WHAT THE EXERCISE ASKS: Pick out every line in the rows below that contains the string "partial", even where it forms only part of a longer word.

PROVIDED RECORDS:

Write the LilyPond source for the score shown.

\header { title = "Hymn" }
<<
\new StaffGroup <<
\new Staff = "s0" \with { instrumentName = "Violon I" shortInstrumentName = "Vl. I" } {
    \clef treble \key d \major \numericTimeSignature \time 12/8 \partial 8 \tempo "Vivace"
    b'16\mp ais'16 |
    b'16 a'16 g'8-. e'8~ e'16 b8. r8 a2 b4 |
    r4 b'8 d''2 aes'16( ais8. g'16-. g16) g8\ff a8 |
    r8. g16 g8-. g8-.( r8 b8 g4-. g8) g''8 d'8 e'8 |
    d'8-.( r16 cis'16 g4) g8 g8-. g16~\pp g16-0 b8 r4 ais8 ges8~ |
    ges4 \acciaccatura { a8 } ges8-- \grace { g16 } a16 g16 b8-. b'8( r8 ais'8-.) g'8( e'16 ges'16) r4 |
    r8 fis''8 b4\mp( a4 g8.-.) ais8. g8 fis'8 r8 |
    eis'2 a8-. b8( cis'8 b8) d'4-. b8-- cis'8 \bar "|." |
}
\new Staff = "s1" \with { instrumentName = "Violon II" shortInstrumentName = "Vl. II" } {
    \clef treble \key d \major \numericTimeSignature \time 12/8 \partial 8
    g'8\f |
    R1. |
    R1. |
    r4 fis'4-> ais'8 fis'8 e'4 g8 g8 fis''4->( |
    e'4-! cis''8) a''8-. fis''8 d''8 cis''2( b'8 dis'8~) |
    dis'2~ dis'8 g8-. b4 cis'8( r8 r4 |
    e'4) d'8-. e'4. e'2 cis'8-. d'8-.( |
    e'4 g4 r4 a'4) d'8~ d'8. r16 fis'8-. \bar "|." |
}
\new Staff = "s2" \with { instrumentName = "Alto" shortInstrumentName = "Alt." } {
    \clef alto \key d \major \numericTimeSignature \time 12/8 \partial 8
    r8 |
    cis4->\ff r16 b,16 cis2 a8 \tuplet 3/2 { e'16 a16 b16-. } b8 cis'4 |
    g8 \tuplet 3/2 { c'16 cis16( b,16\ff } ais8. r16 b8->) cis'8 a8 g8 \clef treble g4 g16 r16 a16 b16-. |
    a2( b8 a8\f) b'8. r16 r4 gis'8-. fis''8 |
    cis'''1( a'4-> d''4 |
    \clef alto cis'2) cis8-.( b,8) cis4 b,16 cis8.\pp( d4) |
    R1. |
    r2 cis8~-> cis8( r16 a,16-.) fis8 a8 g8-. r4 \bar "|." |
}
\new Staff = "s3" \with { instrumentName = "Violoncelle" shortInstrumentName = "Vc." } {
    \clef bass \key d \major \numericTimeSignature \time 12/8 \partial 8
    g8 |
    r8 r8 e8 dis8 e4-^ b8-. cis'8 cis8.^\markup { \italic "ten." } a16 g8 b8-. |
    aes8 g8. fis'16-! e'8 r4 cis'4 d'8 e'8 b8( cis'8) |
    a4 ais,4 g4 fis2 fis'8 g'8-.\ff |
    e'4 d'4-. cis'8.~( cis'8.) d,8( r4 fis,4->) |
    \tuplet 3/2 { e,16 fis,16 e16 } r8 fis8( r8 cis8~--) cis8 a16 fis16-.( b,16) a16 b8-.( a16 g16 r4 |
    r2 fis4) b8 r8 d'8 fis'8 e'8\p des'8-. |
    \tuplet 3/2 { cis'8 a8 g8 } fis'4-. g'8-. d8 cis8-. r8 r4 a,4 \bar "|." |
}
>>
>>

EXERCISE RESPONSE:
    \clef treble \key d \major \numericTimeSignature \time 12/8 \partial 8 \tempo "Vivace"
    \clef treble \key d \major \numericTimeSignature \time 12/8 \partial 8
    \clef alto \key d \major \numericTimeSignature \time 12/8 \partial 8
    \clef bass \key d \major \numericTimeSignature \time 12/8 \partial 8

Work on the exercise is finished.